Task statement. Nothing but the lines from the one with "turquoise goblet [81,61,114,122]" through the final line of the entries below should be written out, each exactly as given.

Information given.
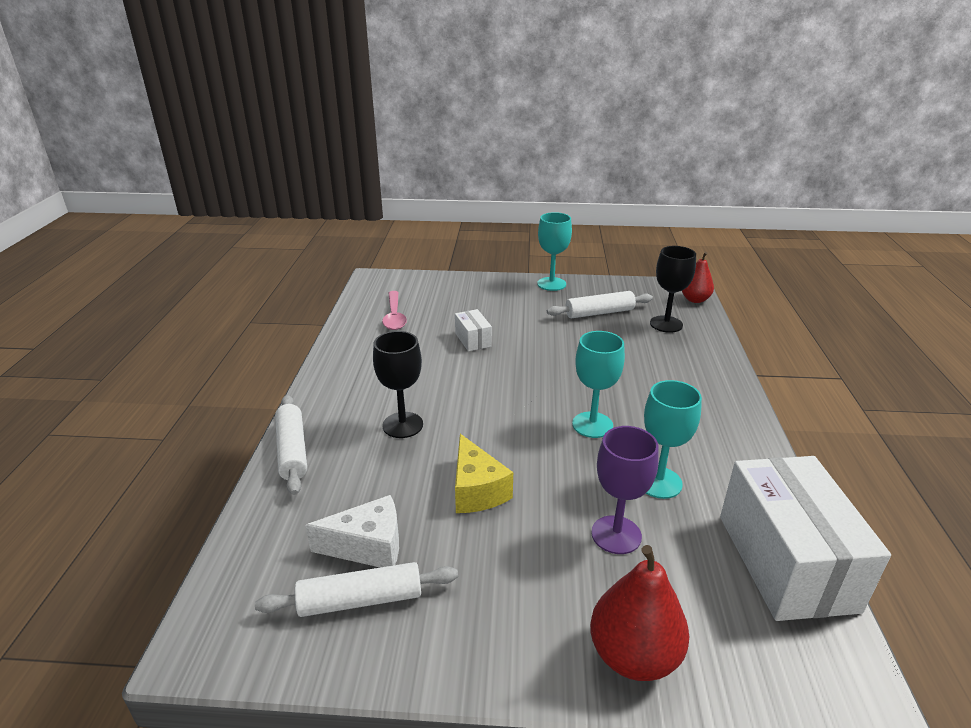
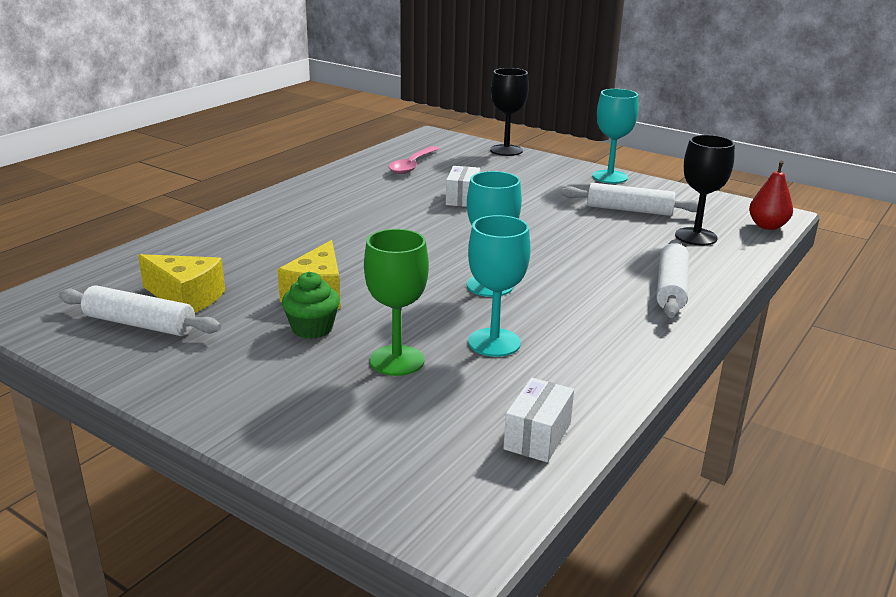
camera: 30 degrees right, 5 degrees down
white rolling pin [275,395,307,495] -> white rolling pin moved to [656,239,689,318]
white cheese [305,495,399,567] -> yellow cheese [138,254,225,313]
black goblet [373,331,423,438] -> black goblet moved to [490,68,529,156]
red pear [590,545,689,681] -> none
purple goblet [591,426,659,554] -> green goblet [364,229,429,376]
white box [720,456,891,621] -> white box [504,378,574,462], size x0.45
none -> green cupcake [282,272,340,339]

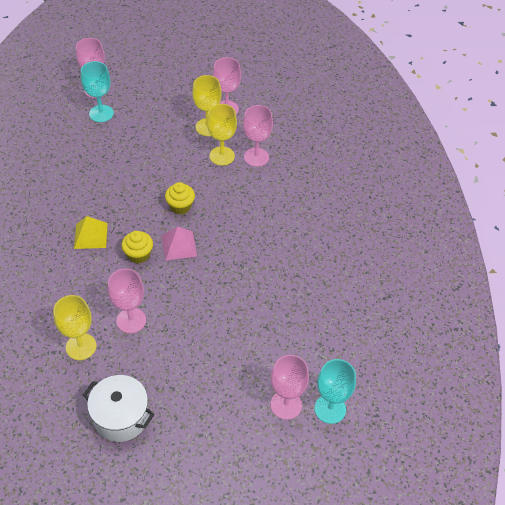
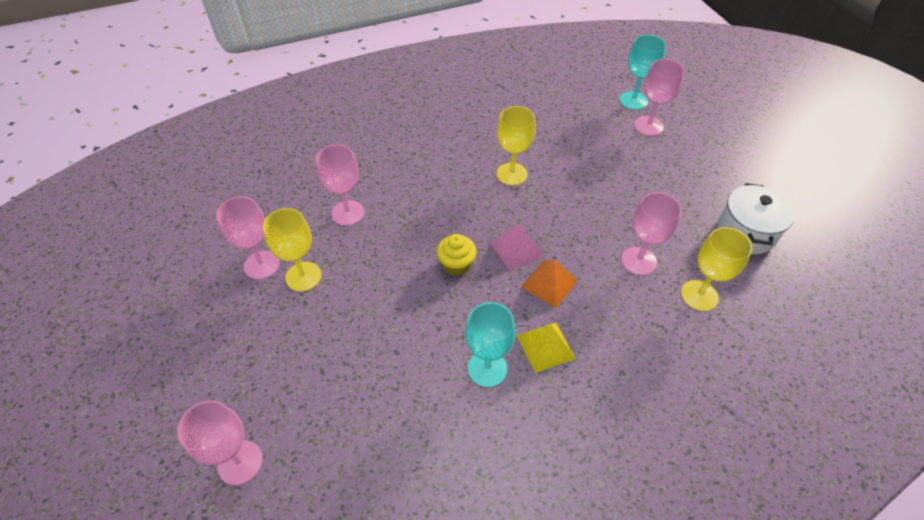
camera: 105 degrees left, 0 degrees up
turquoise goblet [81,61,114,122] -> turquoise goblet moved to [465,302,516,387]
yellow cupcake [122,231,153,264] -> orange pyramid [521,260,578,308]
yellow goblet [207,104,237,166] -> yellow goblet moved to [497,106,535,185]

Response.
turquoise goblet [81,61,114,122] -> turquoise goblet moved to [465,302,516,387]
yellow cupcake [122,231,153,264] -> orange pyramid [521,260,578,308]
yellow goblet [207,104,237,166] -> yellow goblet moved to [497,106,535,185]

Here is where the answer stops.